Using the listing below, print exactly everything from the line with "purple pot: 6 -> 9" down to the line with "white gift: 0 -> 1", both included, and nothing more.

··· Data shown ···

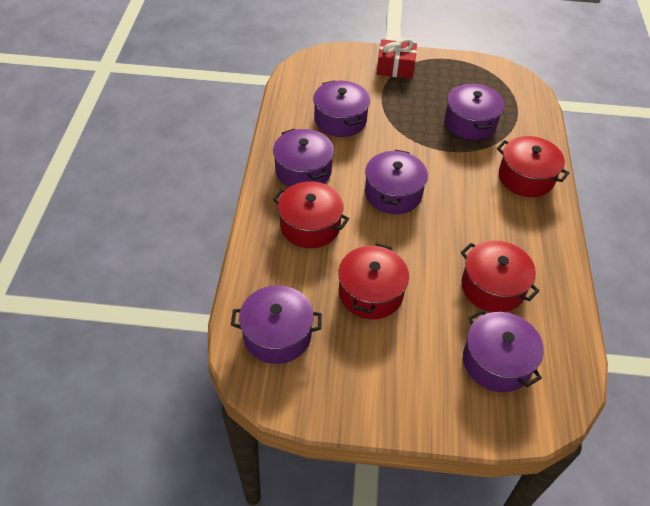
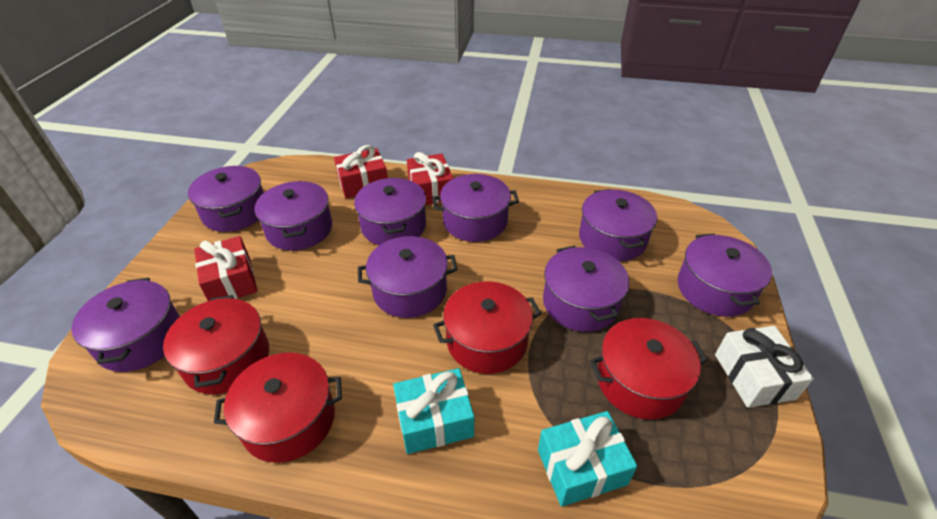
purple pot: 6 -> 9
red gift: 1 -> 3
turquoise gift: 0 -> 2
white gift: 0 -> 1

···
··· Data shown ···

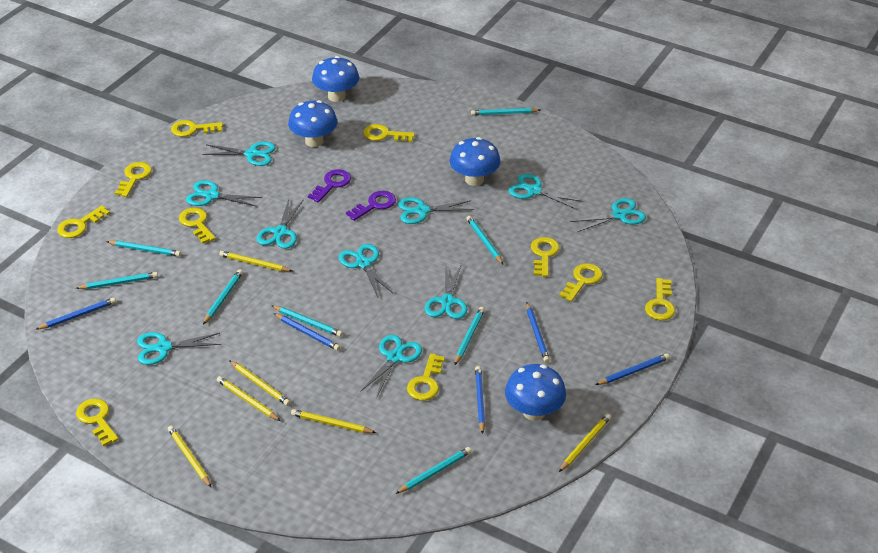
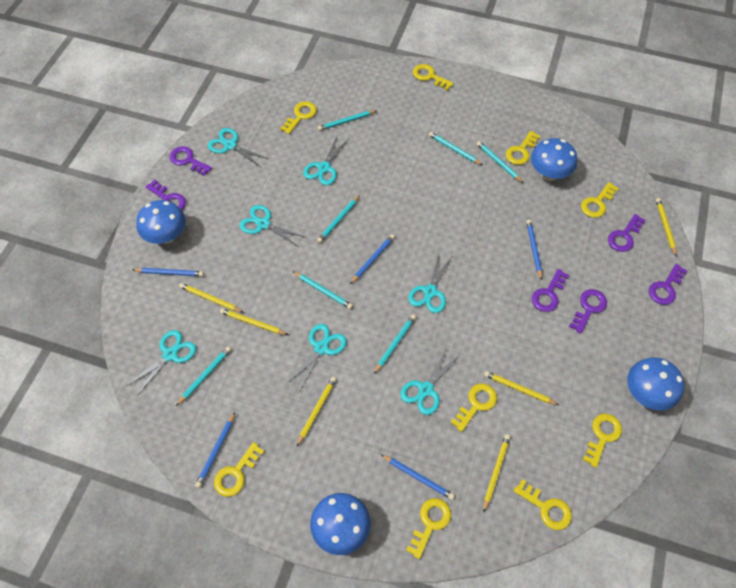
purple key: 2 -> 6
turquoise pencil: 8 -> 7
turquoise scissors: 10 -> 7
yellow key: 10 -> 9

···
··· Data shown ···

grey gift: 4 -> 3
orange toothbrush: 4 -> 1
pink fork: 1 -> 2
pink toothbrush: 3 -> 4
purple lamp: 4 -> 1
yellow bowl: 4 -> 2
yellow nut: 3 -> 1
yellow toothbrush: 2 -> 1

···

Exercise solution »
purple pot: 6 -> 9
red gift: 1 -> 3
turquoise gift: 0 -> 2
white gift: 0 -> 1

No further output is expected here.